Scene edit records
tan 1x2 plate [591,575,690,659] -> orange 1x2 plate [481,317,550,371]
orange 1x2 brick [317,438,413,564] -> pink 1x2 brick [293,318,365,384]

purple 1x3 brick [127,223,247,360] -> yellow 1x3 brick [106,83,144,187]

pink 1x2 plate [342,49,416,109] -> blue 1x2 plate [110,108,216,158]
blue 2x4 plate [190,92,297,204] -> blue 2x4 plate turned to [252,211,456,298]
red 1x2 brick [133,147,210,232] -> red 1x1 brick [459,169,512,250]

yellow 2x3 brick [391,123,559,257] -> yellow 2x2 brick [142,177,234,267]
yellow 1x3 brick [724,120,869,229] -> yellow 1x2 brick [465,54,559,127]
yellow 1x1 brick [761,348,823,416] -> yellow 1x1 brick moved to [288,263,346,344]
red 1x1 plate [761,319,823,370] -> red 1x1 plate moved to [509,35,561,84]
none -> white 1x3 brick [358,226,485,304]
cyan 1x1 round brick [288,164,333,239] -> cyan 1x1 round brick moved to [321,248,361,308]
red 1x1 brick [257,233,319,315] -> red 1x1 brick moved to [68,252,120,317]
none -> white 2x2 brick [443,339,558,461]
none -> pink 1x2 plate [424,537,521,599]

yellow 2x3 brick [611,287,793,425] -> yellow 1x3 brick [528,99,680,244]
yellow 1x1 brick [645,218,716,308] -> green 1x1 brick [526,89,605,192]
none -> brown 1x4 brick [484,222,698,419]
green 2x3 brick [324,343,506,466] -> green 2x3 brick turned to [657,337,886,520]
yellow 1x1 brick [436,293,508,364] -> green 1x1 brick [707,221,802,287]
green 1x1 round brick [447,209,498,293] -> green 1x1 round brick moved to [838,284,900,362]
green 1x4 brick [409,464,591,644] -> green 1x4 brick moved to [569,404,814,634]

WHAT NEEDS TO BE DONE
The lines to copy are those above that contain "yellow".

EXPECTED ANSWER
purple 1x3 brick [127,223,247,360] -> yellow 1x3 brick [106,83,144,187]
yellow 2x3 brick [391,123,559,257] -> yellow 2x2 brick [142,177,234,267]
yellow 1x3 brick [724,120,869,229] -> yellow 1x2 brick [465,54,559,127]
yellow 1x1 brick [761,348,823,416] -> yellow 1x1 brick moved to [288,263,346,344]
yellow 2x3 brick [611,287,793,425] -> yellow 1x3 brick [528,99,680,244]
yellow 1x1 brick [645,218,716,308] -> green 1x1 brick [526,89,605,192]
yellow 1x1 brick [436,293,508,364] -> green 1x1 brick [707,221,802,287]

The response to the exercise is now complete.